• _About this exercise_
The answer must consist solely of the lines from the one containing "POT2 pin SIG: GP28 -> GP22" through the last line of the records below, repeated exactly, with all pictures omitted.

• _Record extracts_
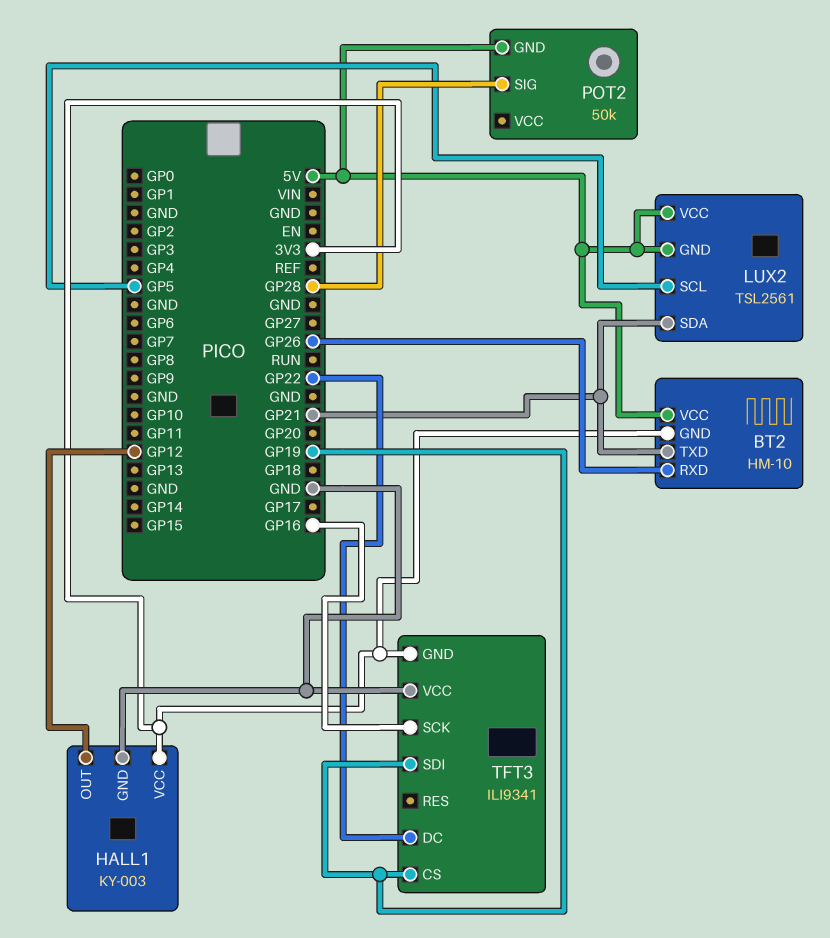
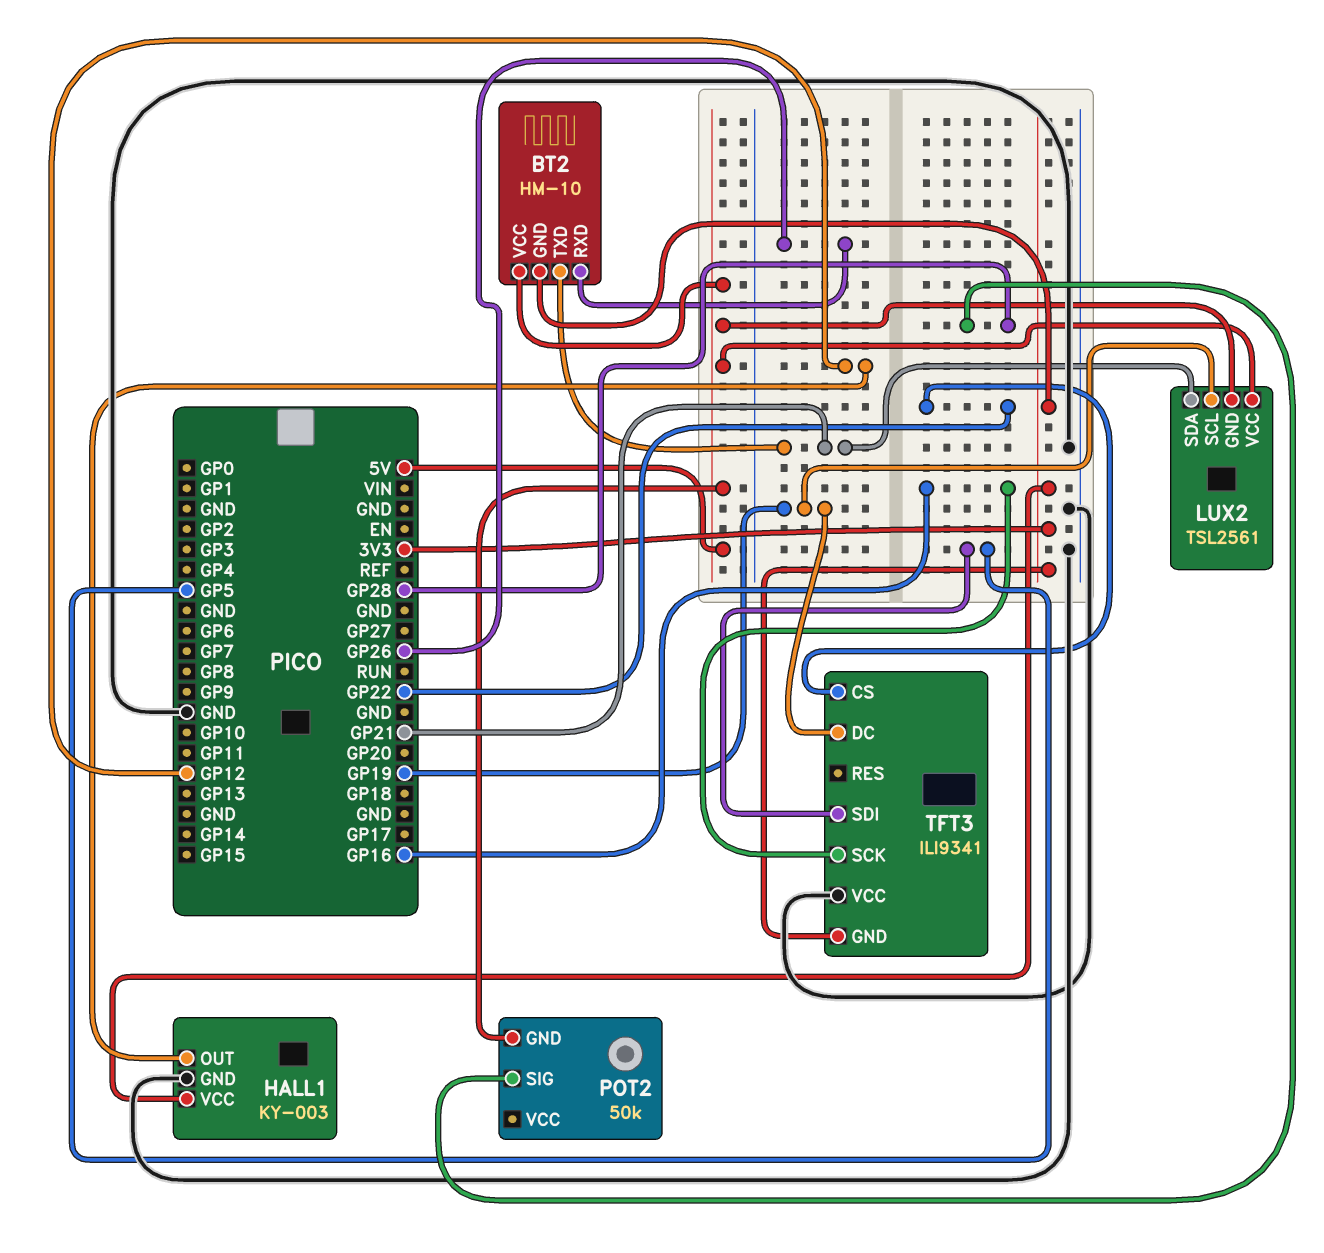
LUX2 pin SCL: GP5 -> GP19
TFT3 pin CS: GP19 -> GP22
TFT3 pin DC: GP22 -> GP19
TFT3 pin SDI: GP19 -> GP5

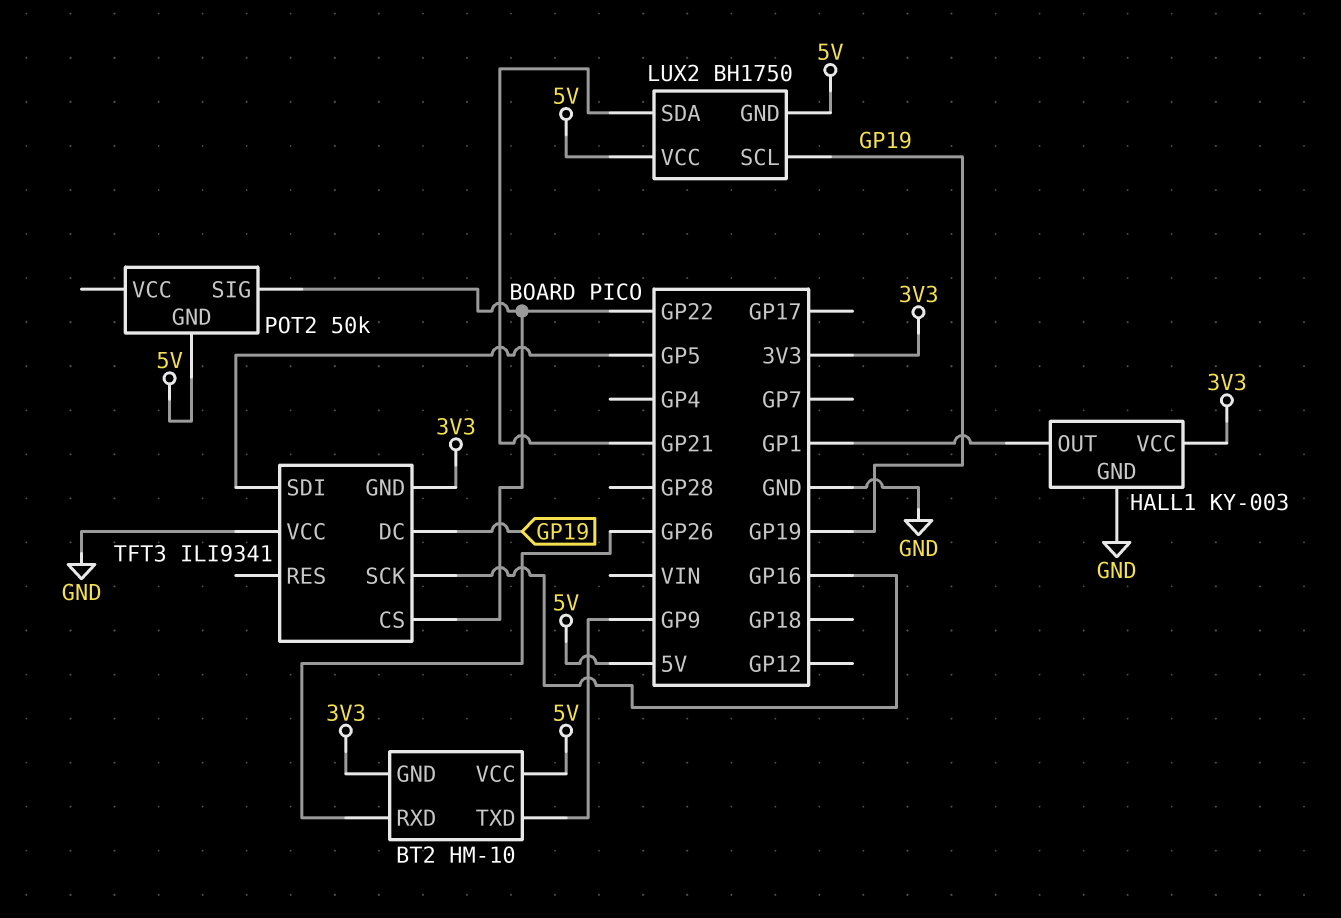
BT2 pin TXD: GP21 -> GP9
HALL1 pin OUT: GP12 -> GP1
LUX2: TSL2561 -> BH1750
POT2 pin SIG: GP28 -> GP22

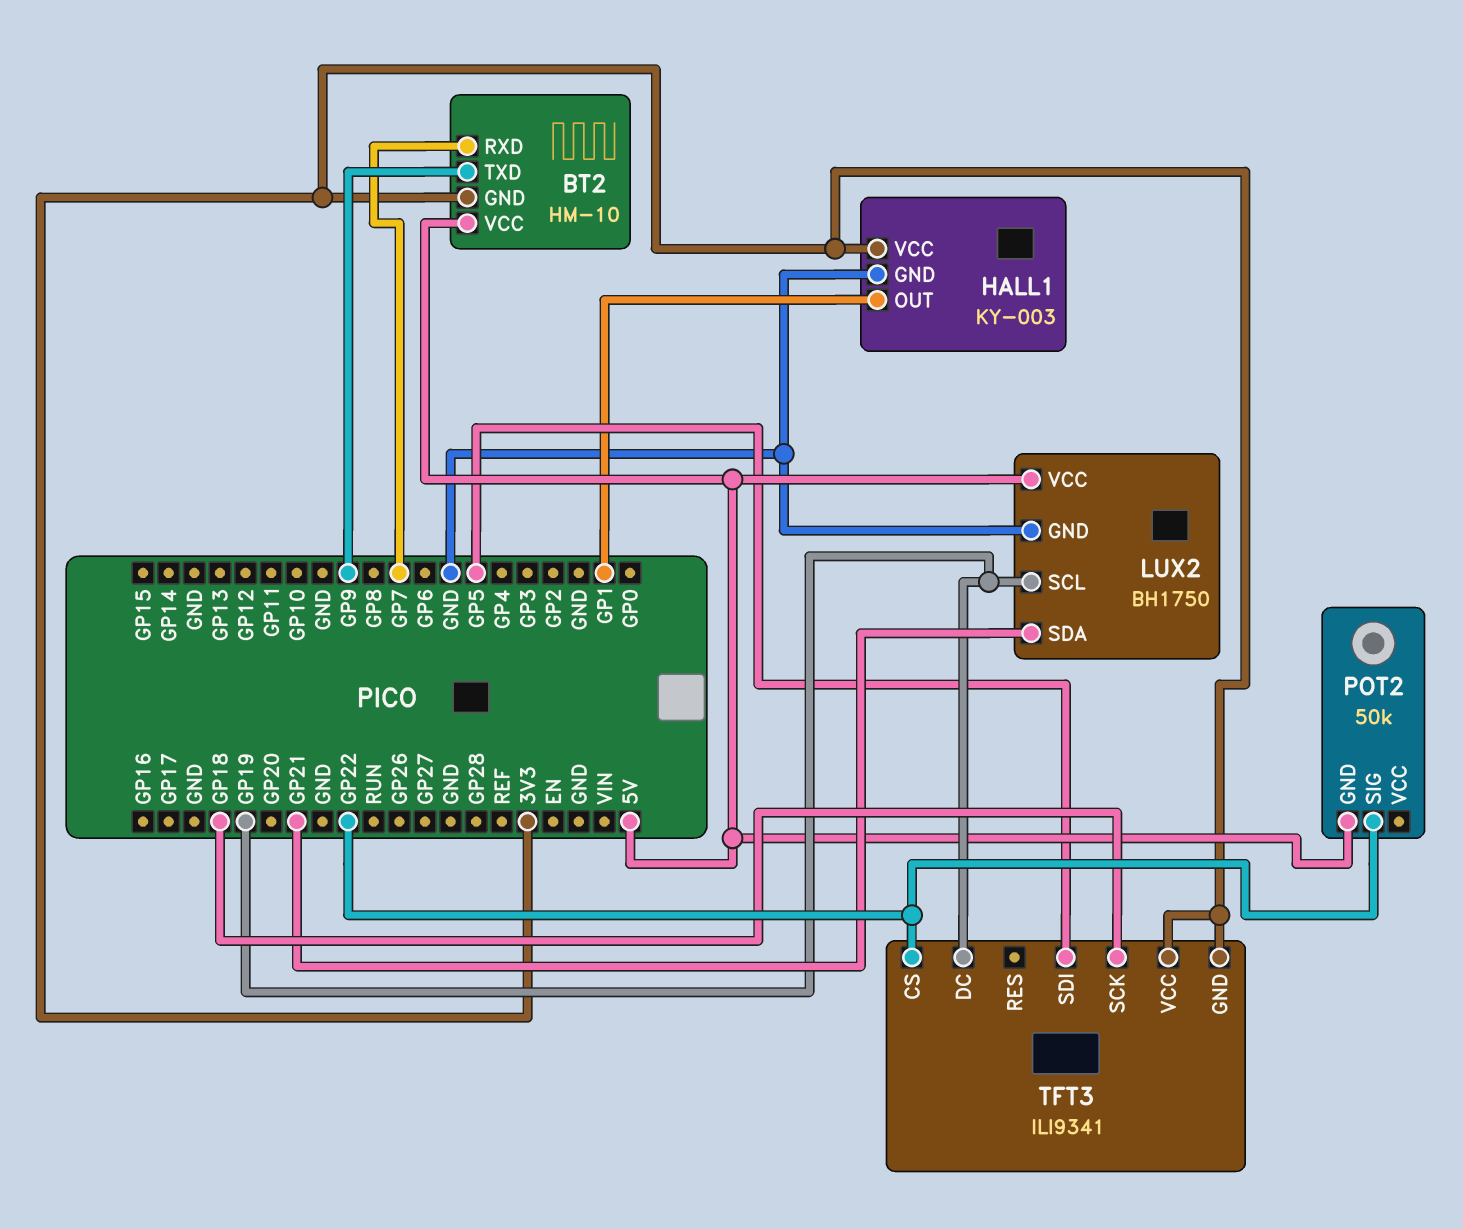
BT2 pin RXD: GP26 -> GP7
LUX2 pin GND: 5V -> GND
TFT3 pin SCK: GP16 -> GP18
TFT3 pin VCC: GND -> 3V3

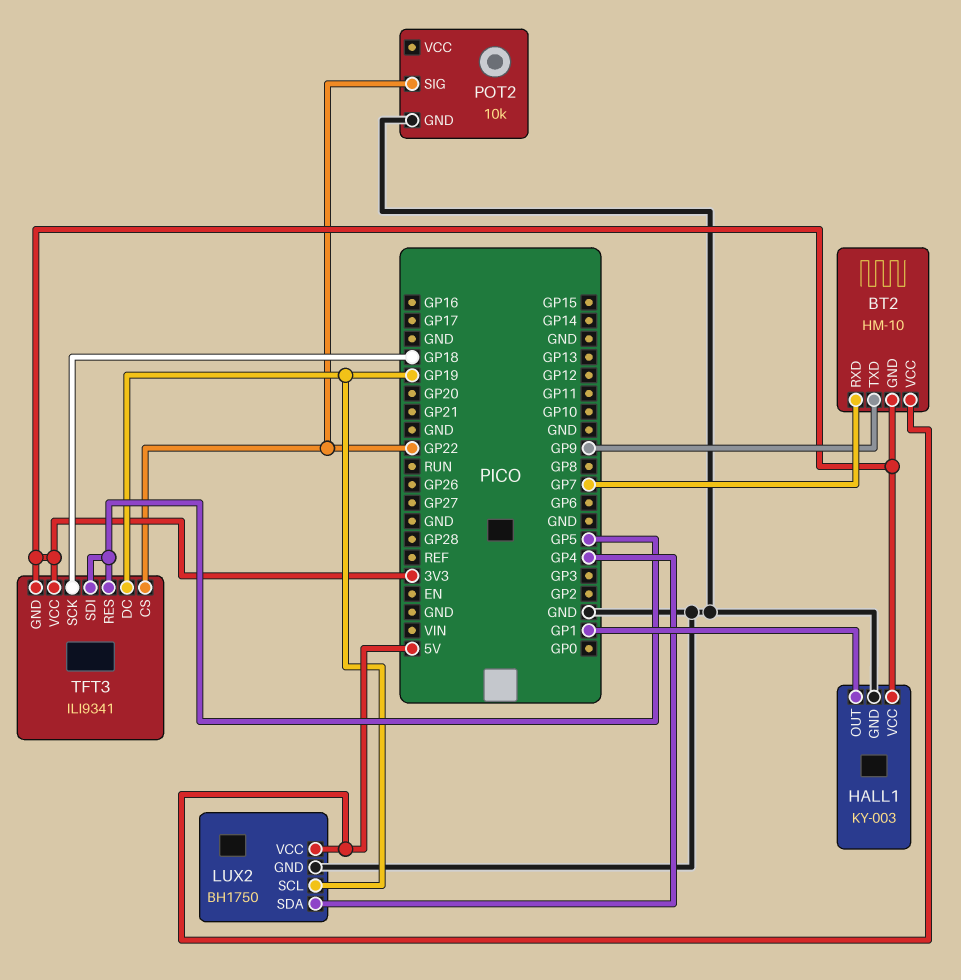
LUX2 pin SDA: GP21 -> GP4
POT2: 50k -> 10k
POT2 pin GND: 5V -> GND
TFT3 pin RES: none -> GP5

• _Your response_
POT2 pin SIG: GP28 -> GP22

BT2 pin RXD: GP26 -> GP7
LUX2 pin GND: 5V -> GND
TFT3 pin SCK: GP16 -> GP18
TFT3 pin VCC: GND -> 3V3

LUX2 pin SDA: GP21 -> GP4
POT2: 50k -> 10k
POT2 pin GND: 5V -> GND
TFT3 pin RES: none -> GP5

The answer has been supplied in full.